• **Exercise brief**
Which lines in the records below mention the word "diode"? Copy each one out.

[Data extracted from a collection]
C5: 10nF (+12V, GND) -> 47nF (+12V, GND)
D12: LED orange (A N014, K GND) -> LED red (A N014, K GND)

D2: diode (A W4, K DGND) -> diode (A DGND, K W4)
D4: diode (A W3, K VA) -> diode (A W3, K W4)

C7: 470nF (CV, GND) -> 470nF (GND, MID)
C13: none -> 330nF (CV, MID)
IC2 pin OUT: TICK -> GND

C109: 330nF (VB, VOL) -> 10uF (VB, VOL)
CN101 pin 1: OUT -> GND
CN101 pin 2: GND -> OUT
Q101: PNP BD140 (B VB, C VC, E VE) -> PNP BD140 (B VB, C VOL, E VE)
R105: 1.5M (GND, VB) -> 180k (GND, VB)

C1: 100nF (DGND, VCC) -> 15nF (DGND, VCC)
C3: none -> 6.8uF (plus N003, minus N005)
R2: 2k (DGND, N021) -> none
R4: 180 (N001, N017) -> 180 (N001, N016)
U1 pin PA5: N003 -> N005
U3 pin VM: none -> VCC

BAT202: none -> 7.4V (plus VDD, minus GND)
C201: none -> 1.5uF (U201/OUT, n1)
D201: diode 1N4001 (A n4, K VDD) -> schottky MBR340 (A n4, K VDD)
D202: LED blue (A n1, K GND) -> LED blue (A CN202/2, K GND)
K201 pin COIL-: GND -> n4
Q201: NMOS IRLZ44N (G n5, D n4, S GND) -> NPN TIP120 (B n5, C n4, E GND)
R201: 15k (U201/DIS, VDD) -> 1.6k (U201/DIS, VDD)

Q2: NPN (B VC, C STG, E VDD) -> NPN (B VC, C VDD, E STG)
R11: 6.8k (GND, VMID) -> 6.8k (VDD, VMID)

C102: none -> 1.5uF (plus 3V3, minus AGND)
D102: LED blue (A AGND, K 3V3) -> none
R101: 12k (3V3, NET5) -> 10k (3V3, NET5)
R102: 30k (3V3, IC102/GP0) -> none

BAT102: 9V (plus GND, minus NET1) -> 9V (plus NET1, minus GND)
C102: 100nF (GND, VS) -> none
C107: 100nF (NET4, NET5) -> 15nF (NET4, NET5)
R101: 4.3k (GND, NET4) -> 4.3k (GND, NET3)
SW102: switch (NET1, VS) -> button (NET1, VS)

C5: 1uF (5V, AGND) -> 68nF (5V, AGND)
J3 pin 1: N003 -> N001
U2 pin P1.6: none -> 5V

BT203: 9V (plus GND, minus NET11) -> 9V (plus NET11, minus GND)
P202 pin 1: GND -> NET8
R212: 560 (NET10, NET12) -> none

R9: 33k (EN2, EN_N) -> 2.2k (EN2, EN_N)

• **Written answer**
D2: diode (A W4, K DGND) -> diode (A DGND, K W4)
D4: diode (A W3, K VA) -> diode (A W3, K W4)
D201: diode 1N4001 (A n4, K VDD) -> schottky MBR340 (A n4, K VDD)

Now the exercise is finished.